* start DATASET ROWS *

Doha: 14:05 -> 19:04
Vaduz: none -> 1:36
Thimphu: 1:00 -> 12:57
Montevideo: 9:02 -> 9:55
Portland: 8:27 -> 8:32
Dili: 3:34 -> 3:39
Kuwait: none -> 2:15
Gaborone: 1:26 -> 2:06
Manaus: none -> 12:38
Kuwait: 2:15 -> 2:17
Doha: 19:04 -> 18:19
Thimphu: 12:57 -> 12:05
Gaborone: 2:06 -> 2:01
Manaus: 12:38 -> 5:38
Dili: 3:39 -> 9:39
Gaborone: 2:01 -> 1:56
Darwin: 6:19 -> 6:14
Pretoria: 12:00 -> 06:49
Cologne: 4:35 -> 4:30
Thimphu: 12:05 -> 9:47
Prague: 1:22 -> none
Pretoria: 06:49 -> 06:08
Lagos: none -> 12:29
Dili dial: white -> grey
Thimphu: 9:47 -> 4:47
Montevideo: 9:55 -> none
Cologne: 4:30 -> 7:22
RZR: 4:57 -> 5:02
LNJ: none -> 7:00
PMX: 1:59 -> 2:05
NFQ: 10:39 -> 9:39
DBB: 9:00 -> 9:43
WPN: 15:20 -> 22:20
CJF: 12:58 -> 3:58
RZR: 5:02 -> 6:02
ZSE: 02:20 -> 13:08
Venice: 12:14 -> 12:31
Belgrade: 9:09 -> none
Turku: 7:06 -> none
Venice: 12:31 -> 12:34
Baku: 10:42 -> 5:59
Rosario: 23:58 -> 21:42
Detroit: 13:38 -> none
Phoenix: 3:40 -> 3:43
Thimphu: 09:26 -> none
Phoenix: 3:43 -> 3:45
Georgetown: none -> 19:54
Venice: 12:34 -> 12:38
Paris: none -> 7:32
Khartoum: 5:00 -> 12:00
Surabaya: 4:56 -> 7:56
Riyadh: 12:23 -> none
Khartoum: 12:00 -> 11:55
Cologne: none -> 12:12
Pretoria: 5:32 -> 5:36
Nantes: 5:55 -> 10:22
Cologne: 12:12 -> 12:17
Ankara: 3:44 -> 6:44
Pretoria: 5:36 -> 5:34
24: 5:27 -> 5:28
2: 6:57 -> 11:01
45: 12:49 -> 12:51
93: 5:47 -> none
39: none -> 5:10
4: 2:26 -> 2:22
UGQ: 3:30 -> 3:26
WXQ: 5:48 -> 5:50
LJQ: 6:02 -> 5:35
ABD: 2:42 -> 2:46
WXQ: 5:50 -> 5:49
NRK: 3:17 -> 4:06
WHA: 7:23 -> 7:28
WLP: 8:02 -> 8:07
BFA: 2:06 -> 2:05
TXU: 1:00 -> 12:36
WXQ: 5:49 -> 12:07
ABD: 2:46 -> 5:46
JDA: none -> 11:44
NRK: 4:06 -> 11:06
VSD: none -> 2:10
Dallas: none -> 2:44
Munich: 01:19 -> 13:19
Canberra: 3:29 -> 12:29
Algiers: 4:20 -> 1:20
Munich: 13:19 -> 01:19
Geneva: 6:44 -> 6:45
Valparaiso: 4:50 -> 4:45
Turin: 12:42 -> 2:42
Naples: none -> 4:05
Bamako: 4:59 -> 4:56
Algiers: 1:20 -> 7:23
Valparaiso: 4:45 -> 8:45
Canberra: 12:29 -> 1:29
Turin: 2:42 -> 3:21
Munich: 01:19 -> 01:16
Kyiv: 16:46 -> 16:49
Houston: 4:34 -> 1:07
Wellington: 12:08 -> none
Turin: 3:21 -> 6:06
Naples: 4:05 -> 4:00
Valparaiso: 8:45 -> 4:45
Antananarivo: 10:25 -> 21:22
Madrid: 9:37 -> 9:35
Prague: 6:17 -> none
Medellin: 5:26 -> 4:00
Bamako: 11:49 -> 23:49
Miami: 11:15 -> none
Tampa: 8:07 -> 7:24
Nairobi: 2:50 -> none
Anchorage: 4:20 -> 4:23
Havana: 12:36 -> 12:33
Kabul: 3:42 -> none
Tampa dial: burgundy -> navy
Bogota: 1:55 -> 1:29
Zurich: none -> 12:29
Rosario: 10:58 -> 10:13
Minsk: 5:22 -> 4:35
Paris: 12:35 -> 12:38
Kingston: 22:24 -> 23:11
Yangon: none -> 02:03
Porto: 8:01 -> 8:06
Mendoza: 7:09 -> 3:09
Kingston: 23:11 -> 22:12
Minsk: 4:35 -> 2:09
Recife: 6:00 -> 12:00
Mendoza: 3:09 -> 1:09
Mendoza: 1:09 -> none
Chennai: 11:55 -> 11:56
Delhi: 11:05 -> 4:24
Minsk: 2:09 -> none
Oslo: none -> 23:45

* end DATASET ROWS *

_REQUIRED TASK_
Reproduce every line of the items above, from the first to the last, with no changes.

_SOLUTION TO THE EXERCISE_
Doha: 14:05 -> 19:04
Vaduz: none -> 1:36
Thimphu: 1:00 -> 12:57
Montevideo: 9:02 -> 9:55
Portland: 8:27 -> 8:32
Dili: 3:34 -> 3:39
Kuwait: none -> 2:15
Gaborone: 1:26 -> 2:06
Manaus: none -> 12:38
Kuwait: 2:15 -> 2:17
Doha: 19:04 -> 18:19
Thimphu: 12:57 -> 12:05
Gaborone: 2:06 -> 2:01
Manaus: 12:38 -> 5:38
Dili: 3:39 -> 9:39
Gaborone: 2:01 -> 1:56
Darwin: 6:19 -> 6:14
Pretoria: 12:00 -> 06:49
Cologne: 4:35 -> 4:30
Thimphu: 12:05 -> 9:47
Prague: 1:22 -> none
Pretoria: 06:49 -> 06:08
Lagos: none -> 12:29
Dili dial: white -> grey
Thimphu: 9:47 -> 4:47
Montevideo: 9:55 -> none
Cologne: 4:30 -> 7:22
RZR: 4:57 -> 5:02
LNJ: none -> 7:00
PMX: 1:59 -> 2:05
NFQ: 10:39 -> 9:39
DBB: 9:00 -> 9:43
WPN: 15:20 -> 22:20
CJF: 12:58 -> 3:58
RZR: 5:02 -> 6:02
ZSE: 02:20 -> 13:08
Venice: 12:14 -> 12:31
Belgrade: 9:09 -> none
Turku: 7:06 -> none
Venice: 12:31 -> 12:34
Baku: 10:42 -> 5:59
Rosario: 23:58 -> 21:42
Detroit: 13:38 -> none
Phoenix: 3:40 -> 3:43
Thimphu: 09:26 -> none
Phoenix: 3:43 -> 3:45
Georgetown: none -> 19:54
Venice: 12:34 -> 12:38
Paris: none -> 7:32
Khartoum: 5:00 -> 12:00
Surabaya: 4:56 -> 7:56
Riyadh: 12:23 -> none
Khartoum: 12:00 -> 11:55
Cologne: none -> 12:12
Pretoria: 5:32 -> 5:36
Nantes: 5:55 -> 10:22
Cologne: 12:12 -> 12:17
Ankara: 3:44 -> 6:44
Pretoria: 5:36 -> 5:34
24: 5:27 -> 5:28
2: 6:57 -> 11:01
45: 12:49 -> 12:51
93: 5:47 -> none
39: none -> 5:10
4: 2:26 -> 2:22
UGQ: 3:30 -> 3:26
WXQ: 5:48 -> 5:50
LJQ: 6:02 -> 5:35
ABD: 2:42 -> 2:46
WXQ: 5:50 -> 5:49
NRK: 3:17 -> 4:06
WHA: 7:23 -> 7:28
WLP: 8:02 -> 8:07
BFA: 2:06 -> 2:05
TXU: 1:00 -> 12:36
WXQ: 5:49 -> 12:07
ABD: 2:46 -> 5:46
JDA: none -> 11:44
NRK: 4:06 -> 11:06
VSD: none -> 2:10
Dallas: none -> 2:44
Munich: 01:19 -> 13:19
Canberra: 3:29 -> 12:29
Algiers: 4:20 -> 1:20
Munich: 13:19 -> 01:19
Geneva: 6:44 -> 6:45
Valparaiso: 4:50 -> 4:45
Turin: 12:42 -> 2:42
Naples: none -> 4:05
Bamako: 4:59 -> 4:56
Algiers: 1:20 -> 7:23
Valparaiso: 4:45 -> 8:45
Canberra: 12:29 -> 1:29
Turin: 2:42 -> 3:21
Munich: 01:19 -> 01:16
Kyiv: 16:46 -> 16:49
Houston: 4:34 -> 1:07
Wellington: 12:08 -> none
Turin: 3:21 -> 6:06
Naples: 4:05 -> 4:00
Valparaiso: 8:45 -> 4:45
Antananarivo: 10:25 -> 21:22
Madrid: 9:37 -> 9:35
Prague: 6:17 -> none
Medellin: 5:26 -> 4:00
Bamako: 11:49 -> 23:49
Miami: 11:15 -> none
Tampa: 8:07 -> 7:24
Nairobi: 2:50 -> none
Anchorage: 4:20 -> 4:23
Havana: 12:36 -> 12:33
Kabul: 3:42 -> none
Tampa dial: burgundy -> navy
Bogota: 1:55 -> 1:29
Zurich: none -> 12:29
Rosario: 10:58 -> 10:13
Minsk: 5:22 -> 4:35
Paris: 12:35 -> 12:38
Kingston: 22:24 -> 23:11
Yangon: none -> 02:03
Porto: 8:01 -> 8:06
Mendoza: 7:09 -> 3:09
Kingston: 23:11 -> 22:12
Minsk: 4:35 -> 2:09
Recife: 6:00 -> 12:00
Mendoza: 3:09 -> 1:09
Mendoza: 1:09 -> none
Chennai: 11:55 -> 11:56
Delhi: 11:05 -> 4:24
Minsk: 2:09 -> none
Oslo: none -> 23:45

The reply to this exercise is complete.